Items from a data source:
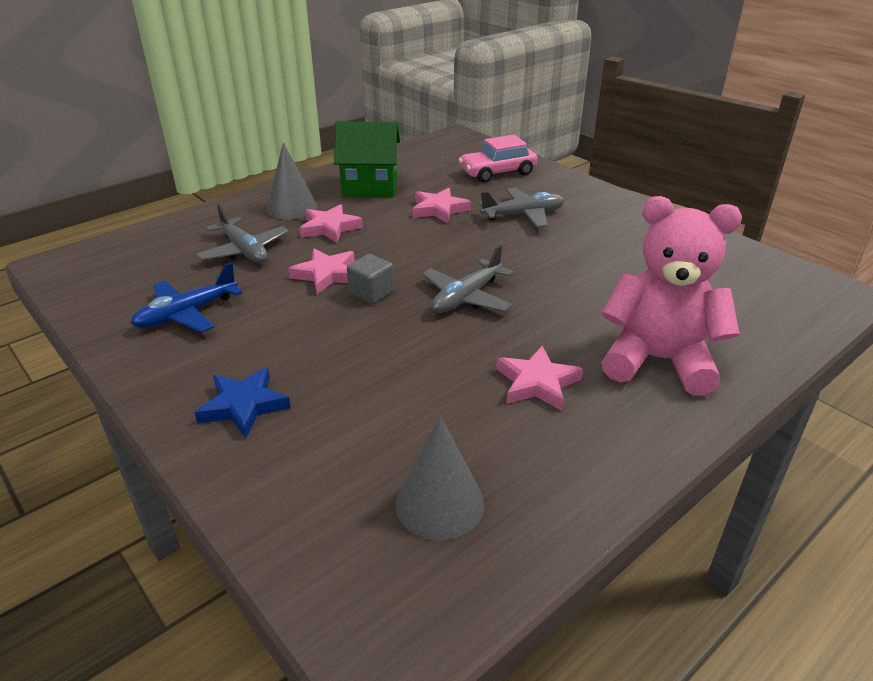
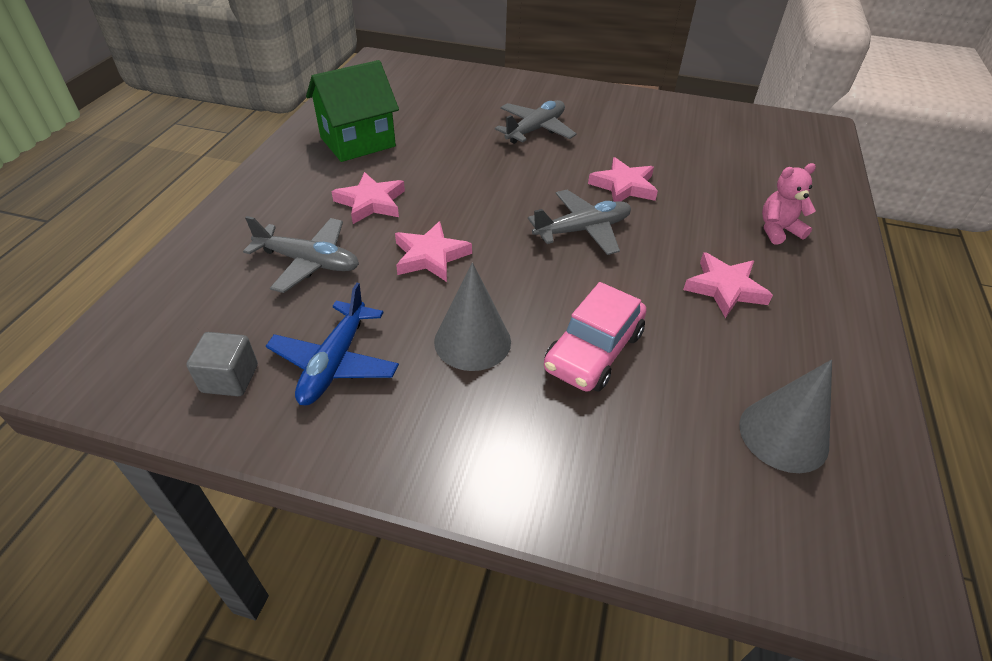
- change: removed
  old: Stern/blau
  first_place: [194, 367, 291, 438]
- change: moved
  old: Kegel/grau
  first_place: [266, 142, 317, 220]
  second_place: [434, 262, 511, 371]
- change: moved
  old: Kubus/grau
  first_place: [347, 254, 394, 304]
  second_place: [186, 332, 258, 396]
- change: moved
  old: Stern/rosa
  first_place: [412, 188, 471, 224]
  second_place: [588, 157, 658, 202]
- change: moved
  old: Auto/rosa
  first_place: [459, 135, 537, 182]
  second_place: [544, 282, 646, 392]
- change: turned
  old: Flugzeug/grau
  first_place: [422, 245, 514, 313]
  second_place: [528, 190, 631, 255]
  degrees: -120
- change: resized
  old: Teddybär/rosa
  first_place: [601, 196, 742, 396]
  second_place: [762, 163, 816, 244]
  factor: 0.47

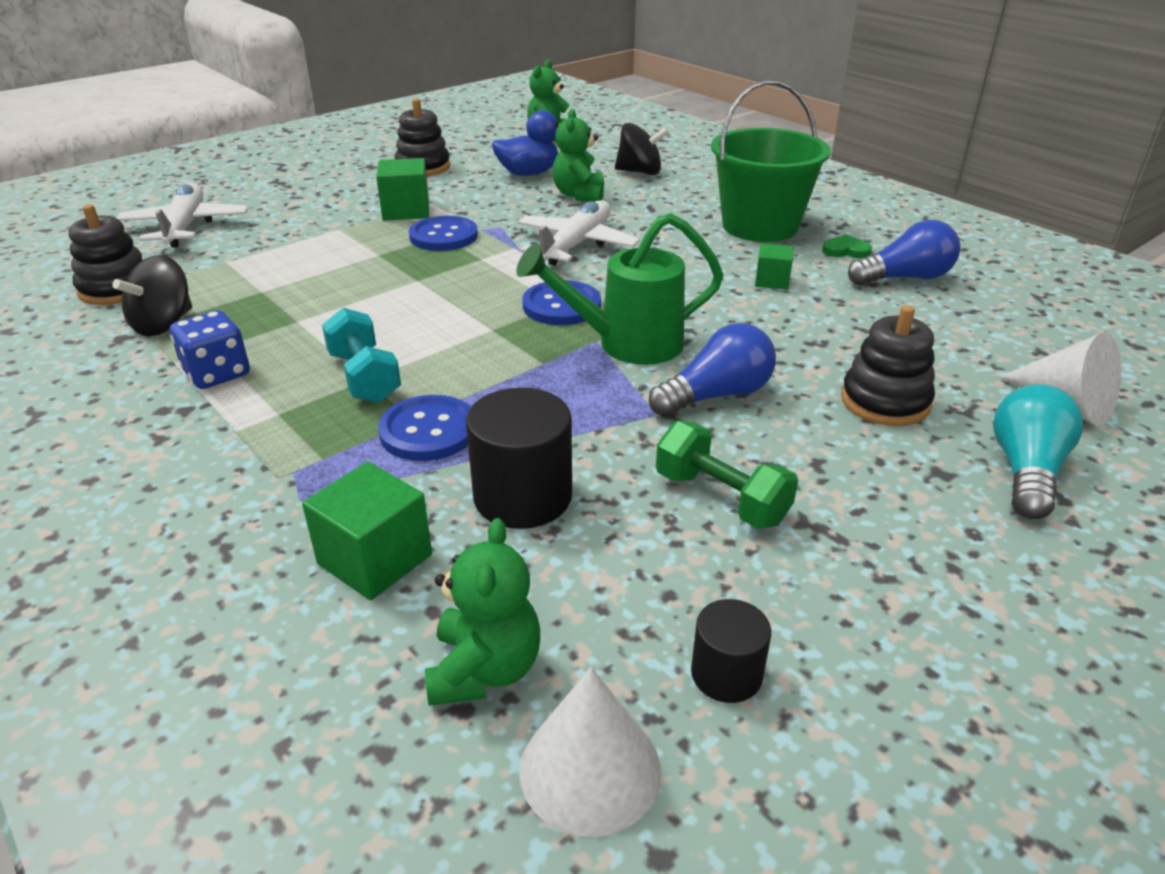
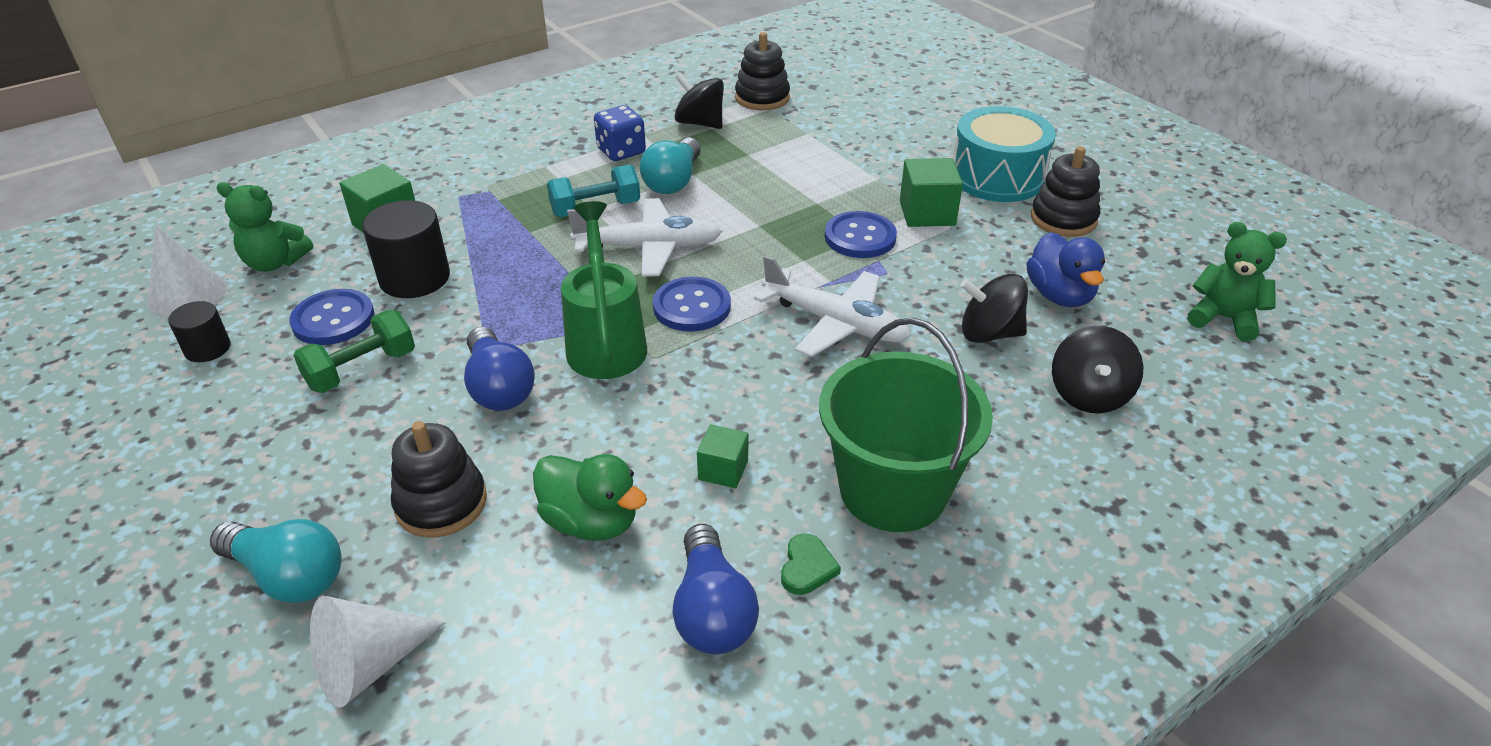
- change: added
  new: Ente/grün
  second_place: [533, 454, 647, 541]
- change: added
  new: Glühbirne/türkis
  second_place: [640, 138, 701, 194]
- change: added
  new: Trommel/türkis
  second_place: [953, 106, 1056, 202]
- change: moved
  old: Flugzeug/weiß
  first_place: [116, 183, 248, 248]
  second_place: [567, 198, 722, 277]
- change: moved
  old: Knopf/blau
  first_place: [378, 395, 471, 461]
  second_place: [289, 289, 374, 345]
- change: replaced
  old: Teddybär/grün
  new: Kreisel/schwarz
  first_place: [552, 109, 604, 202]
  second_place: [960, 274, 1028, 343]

» HOW TO COMPLETE THIS TASK: Every line above is to be reproduced verbatim, and the pictures are to be omitted.

» SOLUTION TO THIS TASK:
- change: removed
  old: Stern/blau
  first_place: [194, 367, 291, 438]
- change: moved
  old: Kegel/grau
  first_place: [266, 142, 317, 220]
  second_place: [434, 262, 511, 371]
- change: moved
  old: Kubus/grau
  first_place: [347, 254, 394, 304]
  second_place: [186, 332, 258, 396]
- change: moved
  old: Stern/rosa
  first_place: [412, 188, 471, 224]
  second_place: [588, 157, 658, 202]
- change: moved
  old: Auto/rosa
  first_place: [459, 135, 537, 182]
  second_place: [544, 282, 646, 392]
- change: turned
  old: Flugzeug/grau
  first_place: [422, 245, 514, 313]
  second_place: [528, 190, 631, 255]
  degrees: -120
- change: resized
  old: Teddybär/rosa
  first_place: [601, 196, 742, 396]
  second_place: [762, 163, 816, 244]
  factor: 0.47

- change: added
  new: Ente/grün
  second_place: [533, 454, 647, 541]
- change: added
  new: Glühbirne/türkis
  second_place: [640, 138, 701, 194]
- change: added
  new: Trommel/türkis
  second_place: [953, 106, 1056, 202]
- change: moved
  old: Flugzeug/weiß
  first_place: [116, 183, 248, 248]
  second_place: [567, 198, 722, 277]
- change: moved
  old: Knopf/blau
  first_place: [378, 395, 471, 461]
  second_place: [289, 289, 374, 345]
- change: replaced
  old: Teddybär/grün
  new: Kreisel/schwarz
  first_place: [552, 109, 604, 202]
  second_place: [960, 274, 1028, 343]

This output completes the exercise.